Object matching data:
========================================

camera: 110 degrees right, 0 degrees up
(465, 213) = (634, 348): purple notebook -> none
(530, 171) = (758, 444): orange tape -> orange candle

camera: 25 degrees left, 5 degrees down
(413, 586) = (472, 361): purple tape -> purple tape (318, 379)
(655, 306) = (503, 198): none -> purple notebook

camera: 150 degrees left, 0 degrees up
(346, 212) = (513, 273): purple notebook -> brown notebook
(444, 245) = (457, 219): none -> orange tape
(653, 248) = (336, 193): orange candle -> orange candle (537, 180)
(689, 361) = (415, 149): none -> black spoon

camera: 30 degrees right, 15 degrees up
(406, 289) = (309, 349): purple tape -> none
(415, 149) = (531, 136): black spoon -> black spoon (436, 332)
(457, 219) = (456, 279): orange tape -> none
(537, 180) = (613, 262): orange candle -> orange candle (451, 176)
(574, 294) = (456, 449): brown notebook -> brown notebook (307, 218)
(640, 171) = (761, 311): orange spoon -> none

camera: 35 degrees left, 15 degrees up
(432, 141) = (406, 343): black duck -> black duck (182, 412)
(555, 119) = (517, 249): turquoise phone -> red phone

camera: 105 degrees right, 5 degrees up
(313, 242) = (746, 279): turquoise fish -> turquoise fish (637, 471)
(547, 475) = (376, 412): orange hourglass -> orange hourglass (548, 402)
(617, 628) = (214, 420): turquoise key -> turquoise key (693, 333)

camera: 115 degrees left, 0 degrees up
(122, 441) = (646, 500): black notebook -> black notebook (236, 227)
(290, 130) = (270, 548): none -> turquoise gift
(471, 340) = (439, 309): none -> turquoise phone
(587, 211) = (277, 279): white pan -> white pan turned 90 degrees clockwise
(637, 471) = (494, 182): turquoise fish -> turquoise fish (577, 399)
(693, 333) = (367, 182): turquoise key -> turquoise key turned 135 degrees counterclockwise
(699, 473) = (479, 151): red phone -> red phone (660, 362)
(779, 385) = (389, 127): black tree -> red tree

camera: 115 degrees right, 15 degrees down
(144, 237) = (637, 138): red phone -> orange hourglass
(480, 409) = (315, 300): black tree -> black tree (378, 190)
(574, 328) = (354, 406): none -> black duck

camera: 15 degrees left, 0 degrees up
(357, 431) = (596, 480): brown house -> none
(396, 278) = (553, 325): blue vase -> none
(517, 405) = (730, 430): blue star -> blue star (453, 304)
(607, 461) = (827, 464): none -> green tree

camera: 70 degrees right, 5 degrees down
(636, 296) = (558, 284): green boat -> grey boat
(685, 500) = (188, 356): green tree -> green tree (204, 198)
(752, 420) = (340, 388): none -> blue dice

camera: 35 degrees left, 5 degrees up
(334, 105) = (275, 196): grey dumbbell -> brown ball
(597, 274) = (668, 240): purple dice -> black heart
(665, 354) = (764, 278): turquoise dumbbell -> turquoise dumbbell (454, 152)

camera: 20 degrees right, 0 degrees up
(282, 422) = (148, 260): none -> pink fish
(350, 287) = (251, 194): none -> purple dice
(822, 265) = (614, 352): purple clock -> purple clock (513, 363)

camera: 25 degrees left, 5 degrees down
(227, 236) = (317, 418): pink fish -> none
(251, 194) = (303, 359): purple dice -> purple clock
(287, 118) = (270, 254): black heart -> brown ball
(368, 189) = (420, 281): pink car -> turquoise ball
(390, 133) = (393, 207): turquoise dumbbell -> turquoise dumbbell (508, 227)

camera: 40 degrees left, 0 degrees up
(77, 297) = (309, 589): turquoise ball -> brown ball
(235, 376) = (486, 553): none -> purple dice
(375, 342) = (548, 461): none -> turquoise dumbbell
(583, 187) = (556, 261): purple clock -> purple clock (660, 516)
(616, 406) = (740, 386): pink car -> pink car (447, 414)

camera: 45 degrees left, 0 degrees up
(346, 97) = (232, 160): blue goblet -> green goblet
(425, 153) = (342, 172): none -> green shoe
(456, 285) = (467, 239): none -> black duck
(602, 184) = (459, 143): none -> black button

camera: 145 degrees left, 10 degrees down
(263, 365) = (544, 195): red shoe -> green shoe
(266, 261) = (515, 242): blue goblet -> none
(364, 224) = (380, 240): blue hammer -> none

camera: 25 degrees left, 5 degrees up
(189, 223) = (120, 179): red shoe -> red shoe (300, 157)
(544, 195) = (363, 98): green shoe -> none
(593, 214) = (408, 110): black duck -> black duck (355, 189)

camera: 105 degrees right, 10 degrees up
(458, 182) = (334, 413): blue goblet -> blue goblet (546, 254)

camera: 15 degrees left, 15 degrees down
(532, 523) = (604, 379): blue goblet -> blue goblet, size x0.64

========================================

PROMPT | Return only the number of lines in the data above that include the word "down".

RESPONSE FOR THIS EXERCISE | 6